• TASK STATEMENT
Once the images are set aside, return every entry exactly.

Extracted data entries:
%%
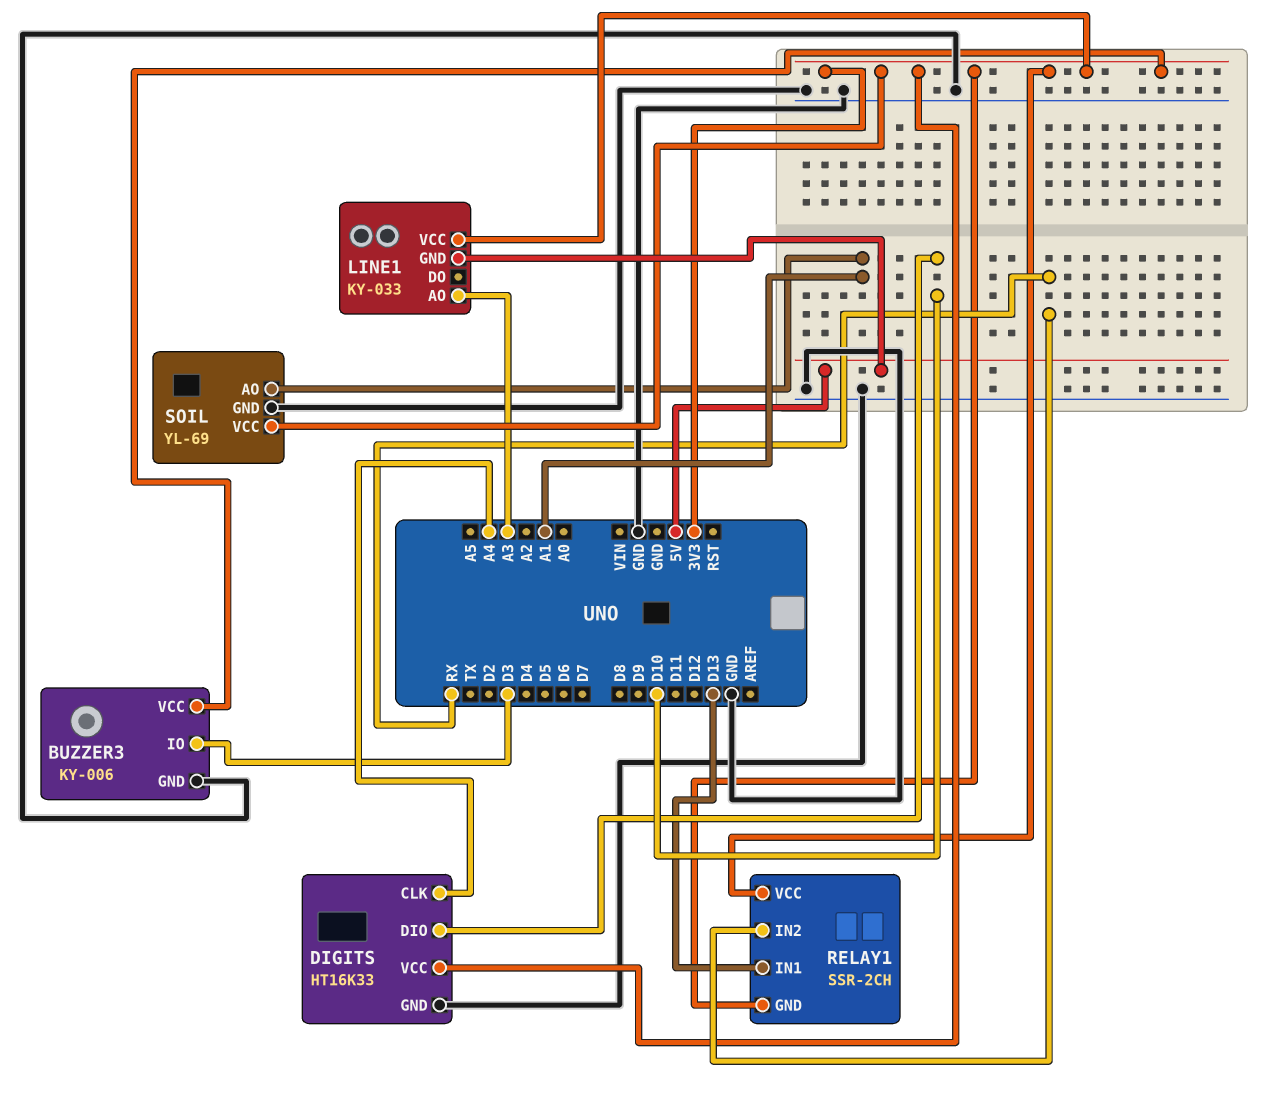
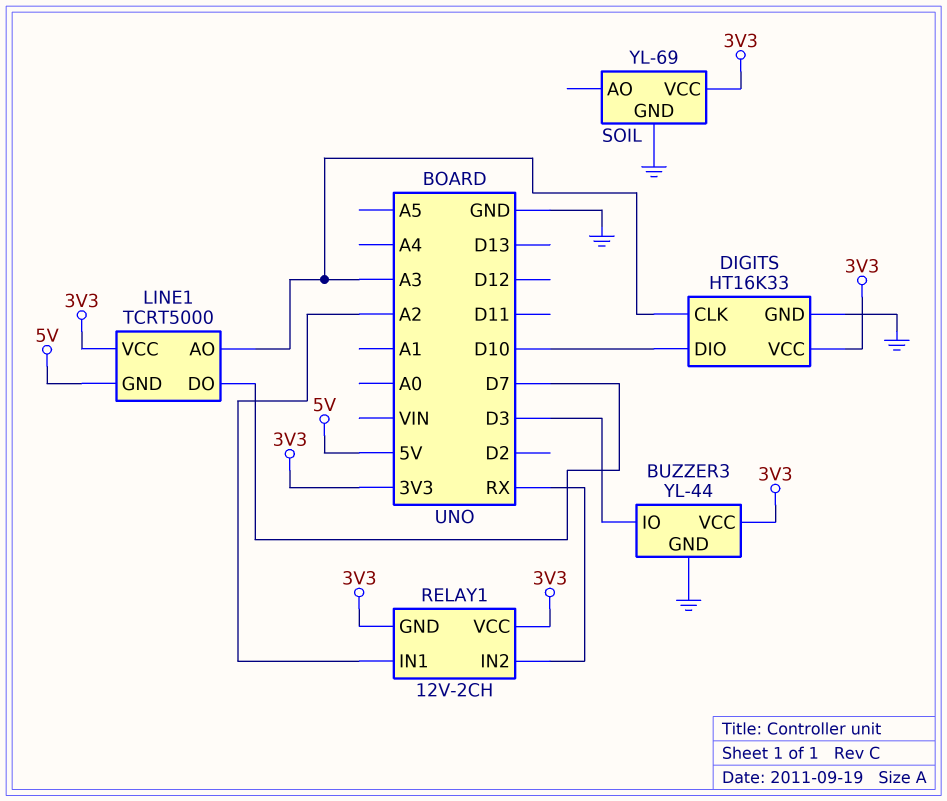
BUZZER3: KY-006 -> YL-44
DIGITS pin CLK: A4 -> A3
LINE1: KY-033 -> TCRT5000
LINE1 pin DO: none -> D7
RELAY1: SSR-2CH -> 12V-2CH
RELAY1 pin IN1: D13 -> A2
SOIL pin AO: A1 -> none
%%
• ANSWER TO THE EXERCISE
BUZZER3: KY-006 -> YL-44
DIGITS pin CLK: A4 -> A3
LINE1: KY-033 -> TCRT5000
LINE1 pin DO: none -> D7
RELAY1: SSR-2CH -> 12V-2CH
RELAY1 pin IN1: D13 -> A2
SOIL pin AO: A1 -> none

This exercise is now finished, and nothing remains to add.